• WHAT YOU SHOULD DO:
Once the data has been read, restate all of it exactly.

Data excerpts
• • •
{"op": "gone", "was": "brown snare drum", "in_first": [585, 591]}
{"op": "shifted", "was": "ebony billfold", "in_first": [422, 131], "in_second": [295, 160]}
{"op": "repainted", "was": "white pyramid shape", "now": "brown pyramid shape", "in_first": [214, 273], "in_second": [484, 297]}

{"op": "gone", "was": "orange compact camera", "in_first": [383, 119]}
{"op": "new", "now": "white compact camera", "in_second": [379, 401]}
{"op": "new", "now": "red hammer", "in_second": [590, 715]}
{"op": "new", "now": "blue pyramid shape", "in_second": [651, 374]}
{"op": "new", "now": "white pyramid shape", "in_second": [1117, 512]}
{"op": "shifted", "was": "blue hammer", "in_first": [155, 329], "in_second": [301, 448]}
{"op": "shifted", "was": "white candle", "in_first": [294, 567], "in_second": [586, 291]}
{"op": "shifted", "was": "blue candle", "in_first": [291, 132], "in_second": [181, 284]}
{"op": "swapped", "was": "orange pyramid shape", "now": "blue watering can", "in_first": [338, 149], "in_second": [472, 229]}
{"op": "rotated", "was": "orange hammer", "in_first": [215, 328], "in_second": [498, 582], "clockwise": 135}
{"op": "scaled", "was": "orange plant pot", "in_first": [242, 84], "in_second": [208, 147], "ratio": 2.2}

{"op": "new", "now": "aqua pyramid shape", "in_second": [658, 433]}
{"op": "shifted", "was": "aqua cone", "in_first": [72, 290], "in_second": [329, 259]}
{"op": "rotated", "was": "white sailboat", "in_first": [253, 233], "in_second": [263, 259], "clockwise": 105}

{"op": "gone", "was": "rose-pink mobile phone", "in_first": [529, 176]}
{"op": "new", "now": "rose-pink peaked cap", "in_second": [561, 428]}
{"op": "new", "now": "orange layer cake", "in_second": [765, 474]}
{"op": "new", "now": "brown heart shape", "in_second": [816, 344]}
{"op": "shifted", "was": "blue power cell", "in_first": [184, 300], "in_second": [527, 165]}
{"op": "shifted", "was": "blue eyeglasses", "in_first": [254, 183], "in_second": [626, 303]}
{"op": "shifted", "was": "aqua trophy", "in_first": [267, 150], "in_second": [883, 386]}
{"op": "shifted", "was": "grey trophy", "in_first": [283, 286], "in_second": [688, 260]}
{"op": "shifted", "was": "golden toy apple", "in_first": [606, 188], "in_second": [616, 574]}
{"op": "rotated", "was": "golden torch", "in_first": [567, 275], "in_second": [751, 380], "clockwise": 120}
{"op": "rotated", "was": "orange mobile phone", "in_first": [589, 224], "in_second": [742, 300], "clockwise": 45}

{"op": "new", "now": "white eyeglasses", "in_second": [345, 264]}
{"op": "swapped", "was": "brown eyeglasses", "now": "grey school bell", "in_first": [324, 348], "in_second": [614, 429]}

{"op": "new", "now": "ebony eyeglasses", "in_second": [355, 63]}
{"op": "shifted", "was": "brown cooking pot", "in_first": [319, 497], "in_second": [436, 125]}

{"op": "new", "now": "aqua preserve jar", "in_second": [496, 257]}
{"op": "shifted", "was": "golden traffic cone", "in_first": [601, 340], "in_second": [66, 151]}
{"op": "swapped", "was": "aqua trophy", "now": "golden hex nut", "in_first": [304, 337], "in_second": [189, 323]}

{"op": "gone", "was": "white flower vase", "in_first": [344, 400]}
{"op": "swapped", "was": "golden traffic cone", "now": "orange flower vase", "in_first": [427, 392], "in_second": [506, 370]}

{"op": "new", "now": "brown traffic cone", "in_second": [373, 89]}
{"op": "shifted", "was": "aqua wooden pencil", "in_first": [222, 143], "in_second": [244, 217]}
• • •
• ANSWER TO THE EXERCISE:
{"op": "gone", "was": "brown snare drum", "in_first": [585, 591]}
{"op": "shifted", "was": "ebony billfold", "in_first": [422, 131], "in_second": [295, 160]}
{"op": "repainted", "was": "white pyramid shape", "now": "brown pyramid shape", "in_first": [214, 273], "in_second": [484, 297]}

{"op": "gone", "was": "orange compact camera", "in_first": [383, 119]}
{"op": "new", "now": "white compact camera", "in_second": [379, 401]}
{"op": "new", "now": "red hammer", "in_second": [590, 715]}
{"op": "new", "now": "blue pyramid shape", "in_second": [651, 374]}
{"op": "new", "now": "white pyramid shape", "in_second": [1117, 512]}
{"op": "shifted", "was": "blue hammer", "in_first": [155, 329], "in_second": [301, 448]}
{"op": "shifted", "was": "white candle", "in_first": [294, 567], "in_second": [586, 291]}
{"op": "shifted", "was": "blue candle", "in_first": [291, 132], "in_second": [181, 284]}
{"op": "swapped", "was": "orange pyramid shape", "now": "blue watering can", "in_first": [338, 149], "in_second": [472, 229]}
{"op": "rotated", "was": "orange hammer", "in_first": [215, 328], "in_second": [498, 582], "clockwise": 135}
{"op": "scaled", "was": "orange plant pot", "in_first": [242, 84], "in_second": [208, 147], "ratio": 2.2}

{"op": "new", "now": "aqua pyramid shape", "in_second": [658, 433]}
{"op": "shifted", "was": "aqua cone", "in_first": [72, 290], "in_second": [329, 259]}
{"op": "rotated", "was": "white sailboat", "in_first": [253, 233], "in_second": [263, 259], "clockwise": 105}

{"op": "gone", "was": "rose-pink mobile phone", "in_first": [529, 176]}
{"op": "new", "now": "rose-pink peaked cap", "in_second": [561, 428]}
{"op": "new", "now": "orange layer cake", "in_second": [765, 474]}
{"op": "new", "now": "brown heart shape", "in_second": [816, 344]}
{"op": "shifted", "was": "blue power cell", "in_first": [184, 300], "in_second": [527, 165]}
{"op": "shifted", "was": "blue eyeglasses", "in_first": [254, 183], "in_second": [626, 303]}
{"op": "shifted", "was": "aqua trophy", "in_first": [267, 150], "in_second": [883, 386]}
{"op": "shifted", "was": "grey trophy", "in_first": [283, 286], "in_second": [688, 260]}
{"op": "shifted", "was": "golden toy apple", "in_first": [606, 188], "in_second": [616, 574]}
{"op": "rotated", "was": "golden torch", "in_first": [567, 275], "in_second": [751, 380], "clockwise": 120}
{"op": "rotated", "was": "orange mobile phone", "in_first": [589, 224], "in_second": [742, 300], "clockwise": 45}

{"op": "new", "now": "white eyeglasses", "in_second": [345, 264]}
{"op": "swapped", "was": "brown eyeglasses", "now": "grey school bell", "in_first": [324, 348], "in_second": [614, 429]}

{"op": "new", "now": "ebony eyeglasses", "in_second": [355, 63]}
{"op": "shifted", "was": "brown cooking pot", "in_first": [319, 497], "in_second": [436, 125]}

{"op": "new", "now": "aqua preserve jar", "in_second": [496, 257]}
{"op": "shifted", "was": "golden traffic cone", "in_first": [601, 340], "in_second": [66, 151]}
{"op": "swapped", "was": "aqua trophy", "now": "golden hex nut", "in_first": [304, 337], "in_second": [189, 323]}

{"op": "gone", "was": "white flower vase", "in_first": [344, 400]}
{"op": "swapped", "was": "golden traffic cone", "now": "orange flower vase", "in_first": [427, 392], "in_second": [506, 370]}

{"op": "new", "now": "brown traffic cone", "in_second": [373, 89]}
{"op": "shifted", "was": "aqua wooden pencil", "in_first": [222, 143], "in_second": [244, 217]}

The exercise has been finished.